» Instruction:
Give the listing below as a Markdown table with the columns Row and Line, one numbered row per line. Leave out blank lines and the pictures.

» Records for the exercise:
───
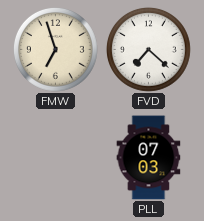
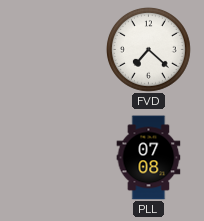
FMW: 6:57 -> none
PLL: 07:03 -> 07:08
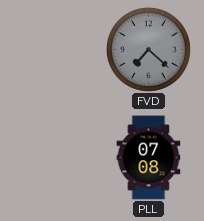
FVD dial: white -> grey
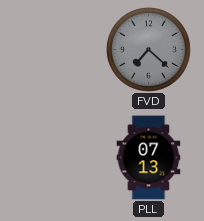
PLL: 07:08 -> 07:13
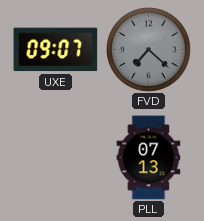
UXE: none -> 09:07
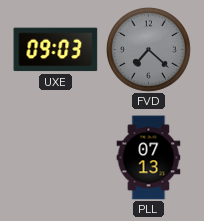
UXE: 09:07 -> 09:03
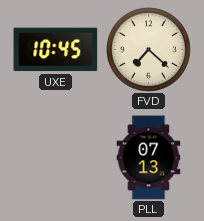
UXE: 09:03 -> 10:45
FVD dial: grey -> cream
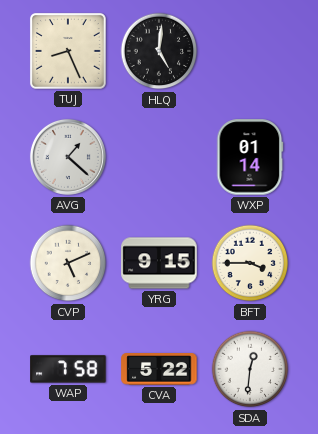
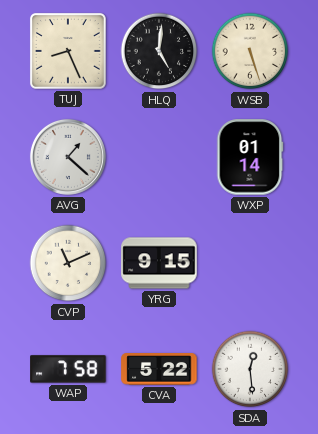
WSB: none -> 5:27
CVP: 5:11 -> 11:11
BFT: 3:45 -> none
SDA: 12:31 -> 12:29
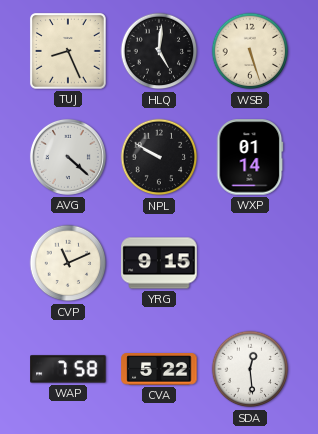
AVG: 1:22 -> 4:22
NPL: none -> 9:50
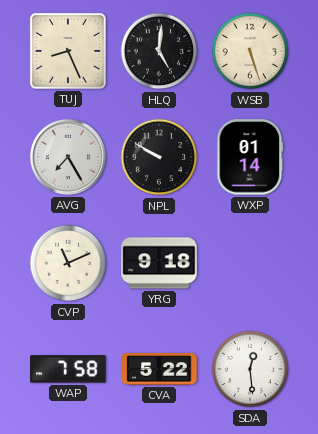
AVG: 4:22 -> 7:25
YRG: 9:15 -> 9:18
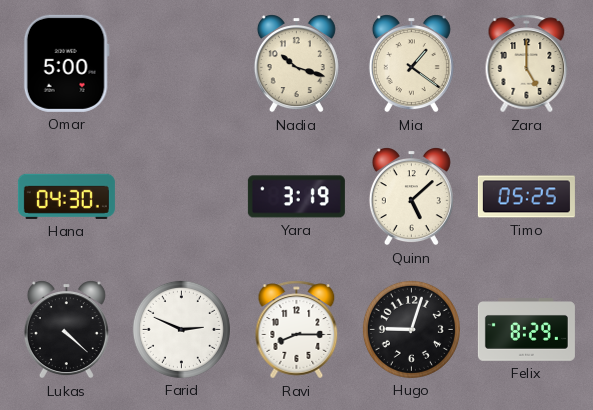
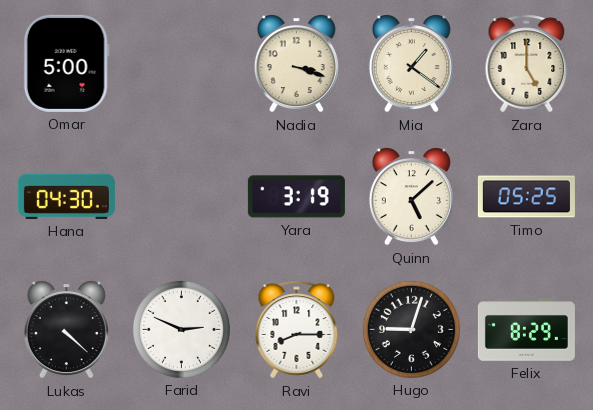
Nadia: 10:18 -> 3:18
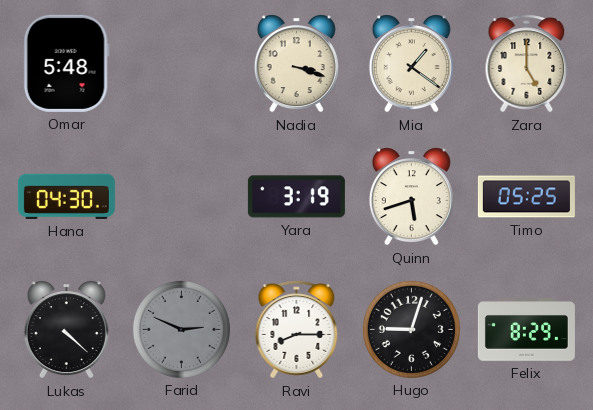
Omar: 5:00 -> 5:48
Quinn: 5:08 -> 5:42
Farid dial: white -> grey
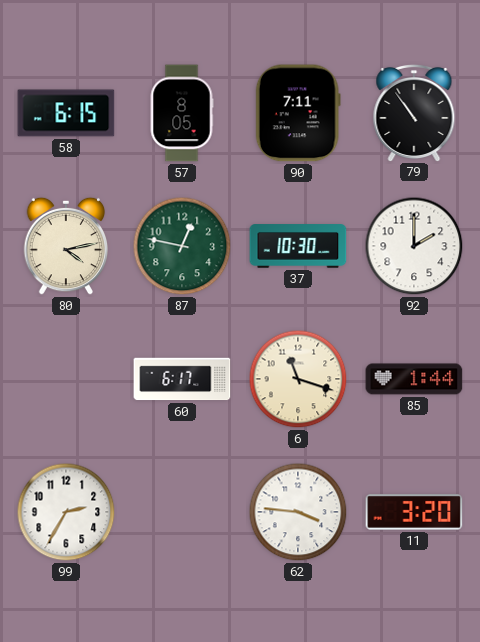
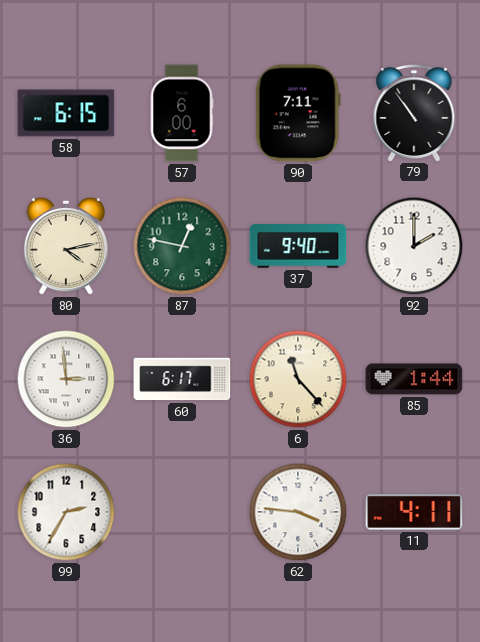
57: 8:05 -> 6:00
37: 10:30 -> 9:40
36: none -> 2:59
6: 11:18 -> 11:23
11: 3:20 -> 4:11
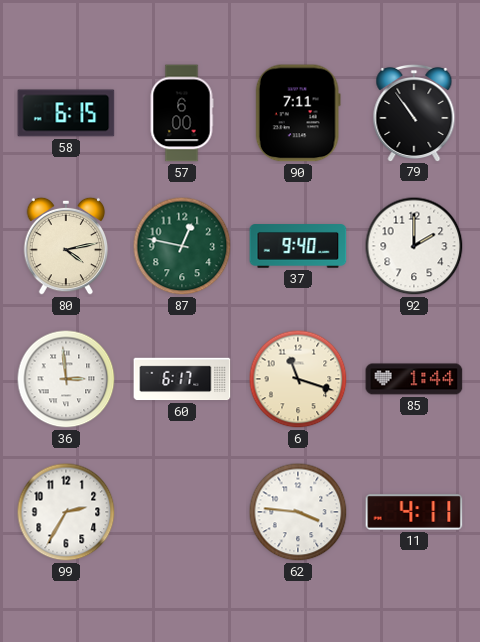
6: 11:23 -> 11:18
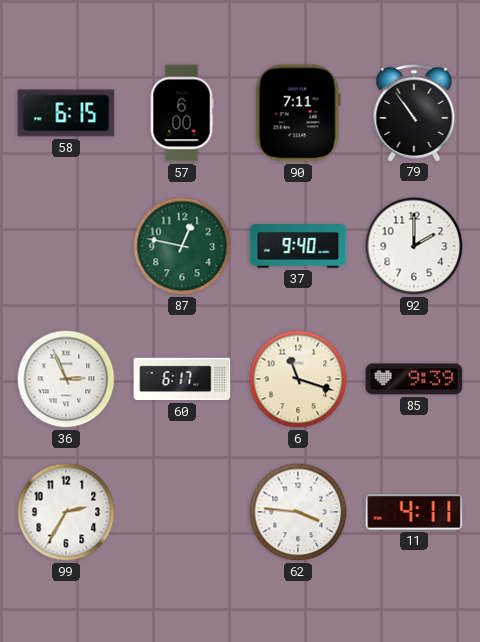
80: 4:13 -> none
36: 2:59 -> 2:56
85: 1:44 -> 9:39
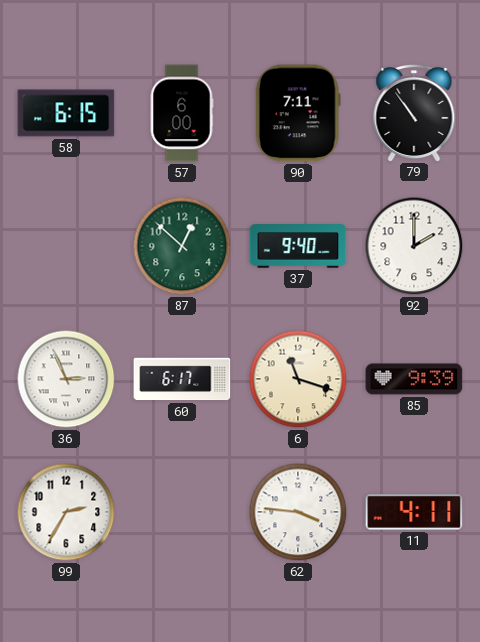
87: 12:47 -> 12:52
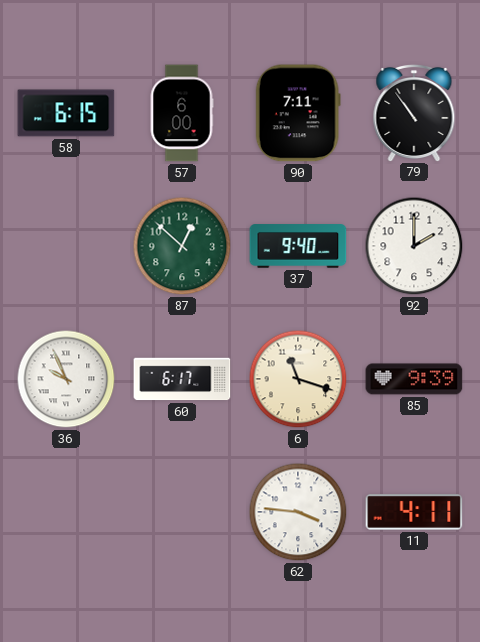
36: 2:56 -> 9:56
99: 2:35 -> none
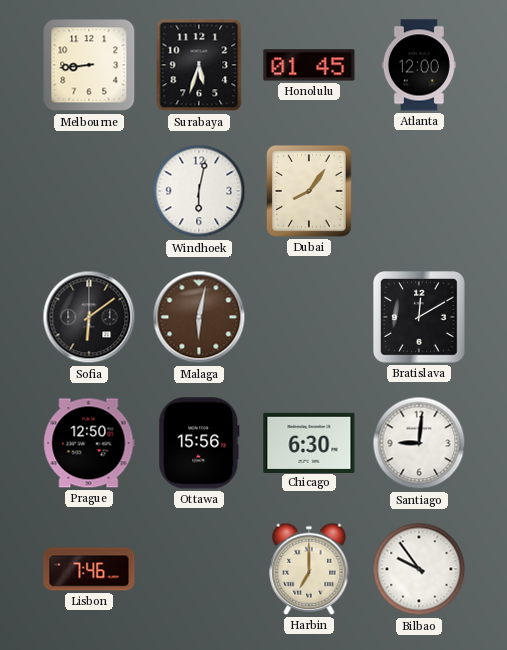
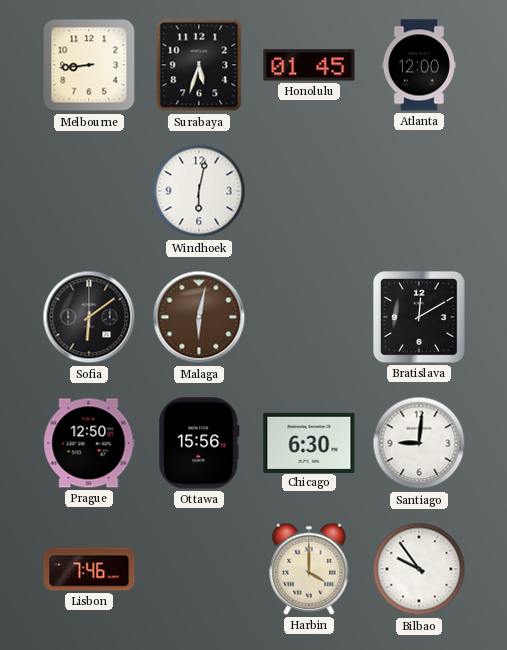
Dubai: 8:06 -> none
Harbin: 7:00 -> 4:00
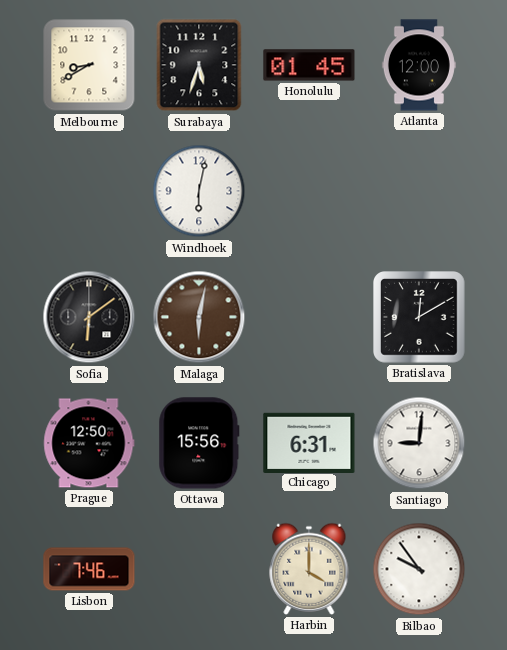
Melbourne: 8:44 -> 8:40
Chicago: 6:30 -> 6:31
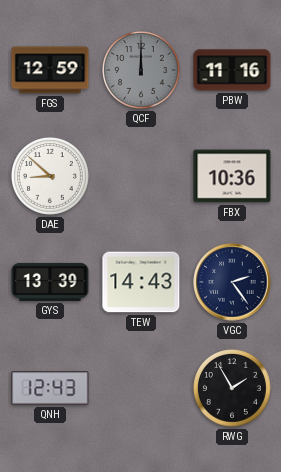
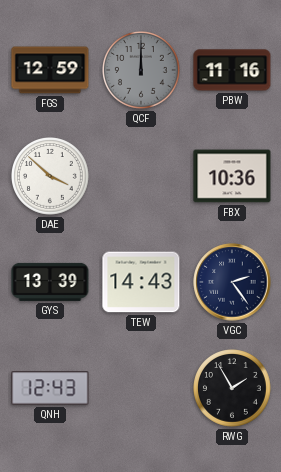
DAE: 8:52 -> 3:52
───
» Exercise output:
| Row | Line |
|---|---|
| 1 | FMW: 6:57 -> none |
| 2 | PLL: 07:03 -> 07:08 |
| 3 | FVD dial: white -> grey |
| 4 | PLL: 07:08 -> 07:13 |
| 5 | UXE: none -> 09:07 |
| 6 | UXE: 09:07 -> 09:03 |
| 7 | UXE: 09:03 -> 10:45 |
| 8 | FVD dial: grey -> cream |
| 9 | WSB: none -> 5:27 |
| 10 | CVP: 5:11 -> 11:11 |
| 11 | BFT: 3:45 -> none |
| 12 | SDA: 12:31 -> 12:29 |
| 13 | AVG: 1:22 -> 4:22 |
| 14 | NPL: none -> 9:50 |
| 15 | AVG: 4:22 -> 7:25 |
| 16 | YRG: 9:15 -> 9:18 |
| 17 | Nadia: 10:18 -> 3:18 |
| 18 | Omar: 5:00 -> 5:48 |
| 19 | Quinn: 5:08 -> 5:42 |
| 20 | Farid dial: white -> grey |
| 21 | 57: 8:05 -> 6:00 |
| 22 | 37: 10:30 -> 9:40 |
| 23 | 36: none -> 2:59 |
| 24 | 6: 11:18 -> 11:23 |
| 25 | 11: 3:20 -> 4:11 |
| 26 | 6: 11:23 -> 11:18 |
| 27 | 80: 4:13 -> none |
| 28 | 36: 2:59 -> 2:56 |
| 29 | 85: 1:44 -> 9:39 |
| 30 | 87: 12:47 -> 12:52 |
| 31 | 36: 2:56 -> 9:56 |
| 32 | 99: 2:35 -> none |
| 33 | Dubai: 8:06 -> none |
| 34 | Harbin: 7:00 -> 4:00 |
| 35 | Melbourne: 8:44 -> 8:40 |
| 36 | Chicago: 6:30 -> 6:31 |
| 37 | DAE: 8:52 -> 3:52 |